> _Task goal_
Show, from the entries below, every line in which "green" appears.

> _Entries supplied_
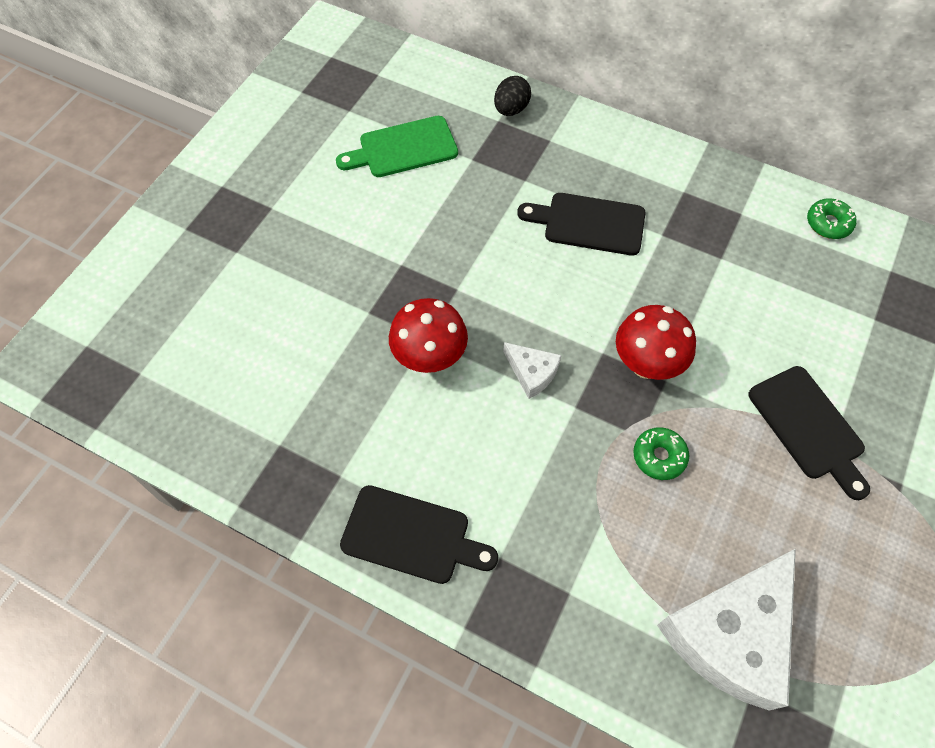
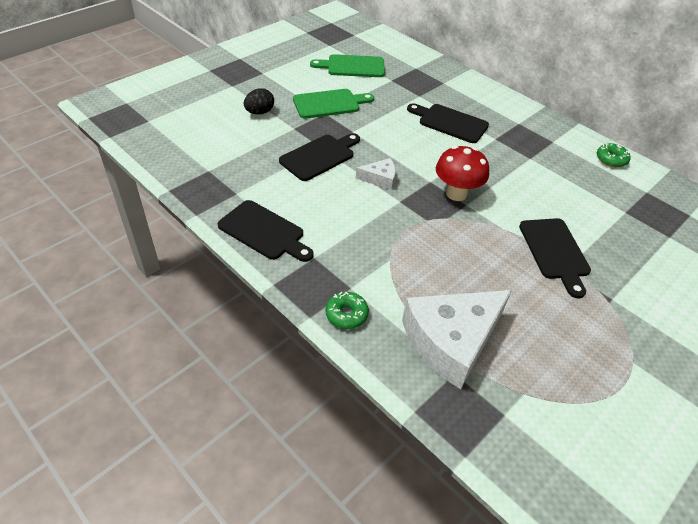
camera: 15 degrees right, 15 degrees down
(400, 242) = (329, 104): none -> green cutting board
(430, 358) = (319, 156): red mushroom -> black cutting board
(511, 109) = (426, 65): black egg -> black egg (259, 112)
(532, 372) = (380, 178): white cheese -> white cheese turned 60 degrees counterclockwise
(659, 456) = (444, 238): green donut -> green donut (346, 314)

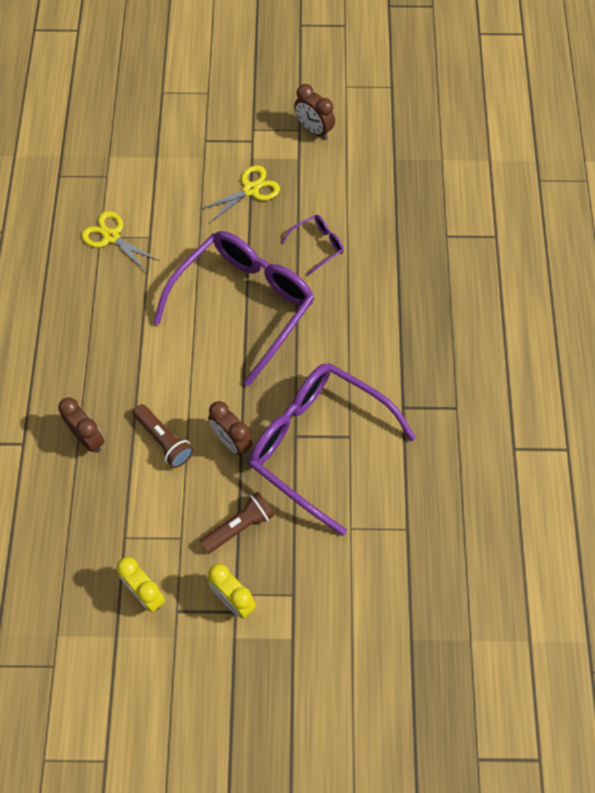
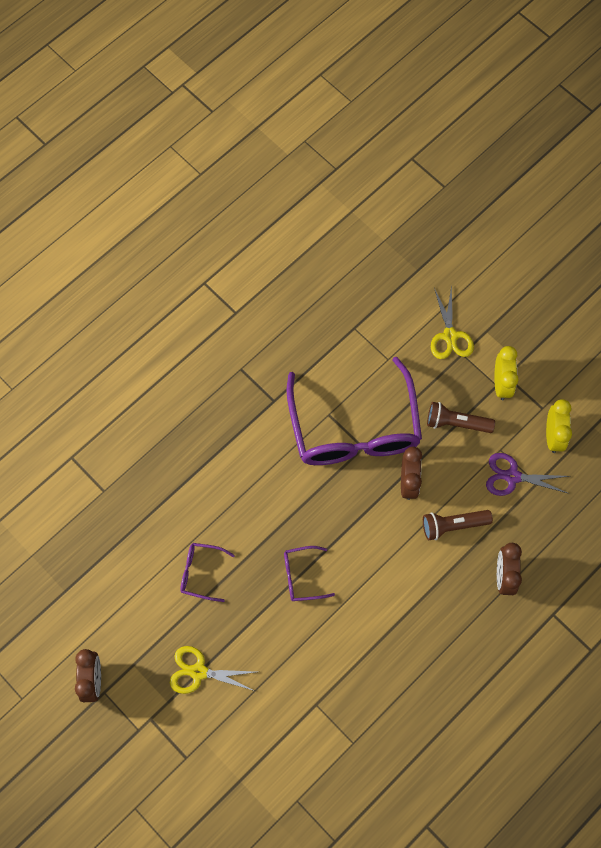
camera: 135 degrees left, 5 degrees up
(111, 237) = (345, 734): yellow scissors -> yellow scissors (450, 336)
(150, 524) = (512, 476): none -> purple scissors
(164, 440) = (453, 525): brown flashlight -> brown flashlight turned 105 degrees counterclockwise
(244, 304) = (302, 576): purple glasses -> purple glasses, size x0.41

> _Solution to this exercise_
(400, 242) = (329, 104): none -> green cutting board
(659, 456) = (444, 238): green donut -> green donut (346, 314)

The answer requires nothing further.